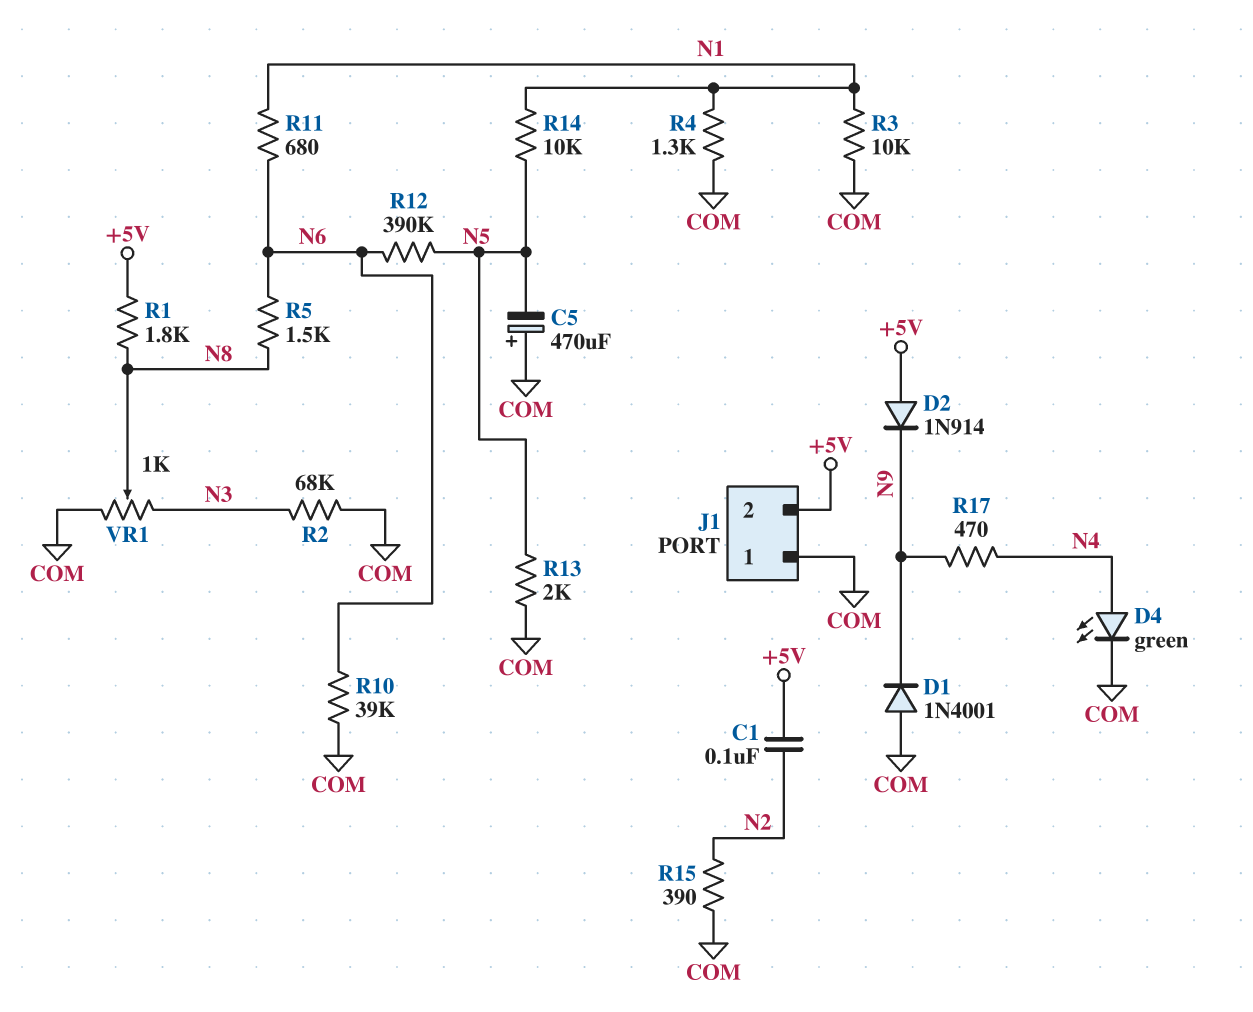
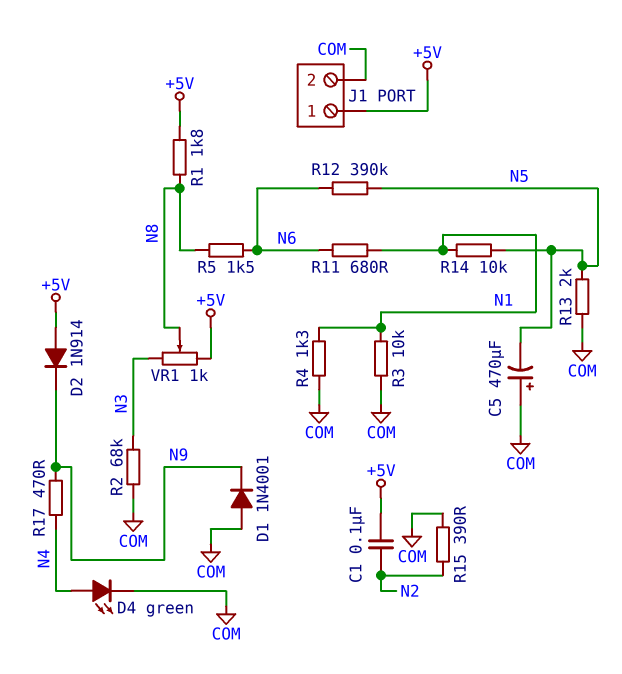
J1 pin 1: COM -> +5V
J1 pin 2: +5V -> COM
R10: 39k (COM, N6) -> none
VR1: 1k (COM, N3, wiper N8) -> 1k (+5V, N3, wiper N8)

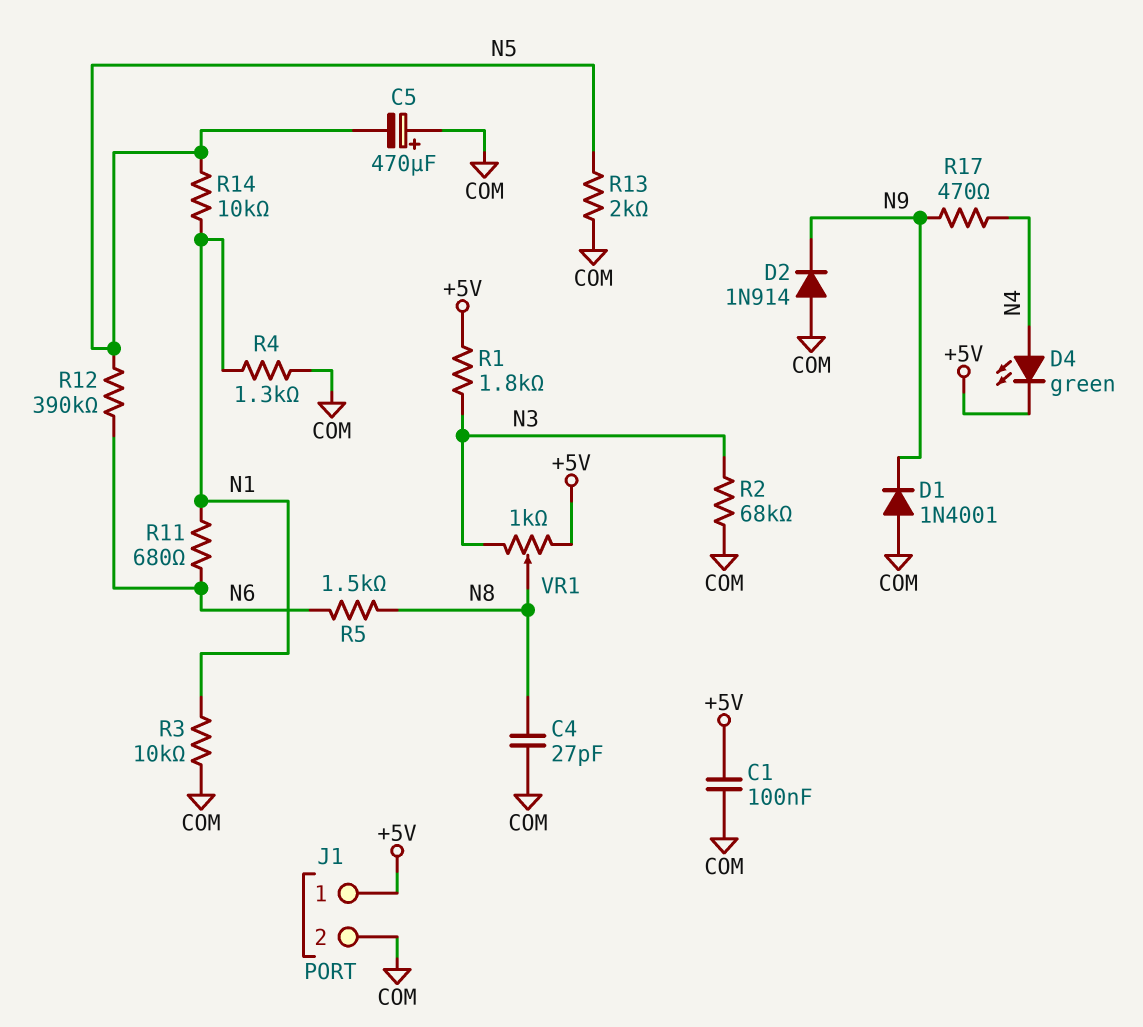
C1: 100nF (+5V, N2) -> 100nF (+5V, COM)
C4: none -> 27pF (COM, N8)
D2: diode 1N914 (A +5V, K N9) -> diode 1N914 (A COM, K N9)
D4: LED green (A N4, K COM) -> LED green (A N4, K +5V)
R1: 1.8k (+5V, N8) -> 1.8k (+5V, N3)
R15: 390 (COM, N2) -> none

Problem: From the line containing "R10: 39k (COM, N6) -> none" through the last line of the listing, inclusive, transcribe every line exactly and nothing else; the pictures stay out.

Solution to this exercise:
R10: 39k (COM, N6) -> none
VR1: 1k (COM, N3, wiper N8) -> 1k (+5V, N3, wiper N8)

C1: 100nF (+5V, N2) -> 100nF (+5V, COM)
C4: none -> 27pF (COM, N8)
D2: diode 1N914 (A +5V, K N9) -> diode 1N914 (A COM, K N9)
D4: LED green (A N4, K COM) -> LED green (A N4, K +5V)
R1: 1.8k (+5V, N8) -> 1.8k (+5V, N3)
R15: 390 (COM, N2) -> none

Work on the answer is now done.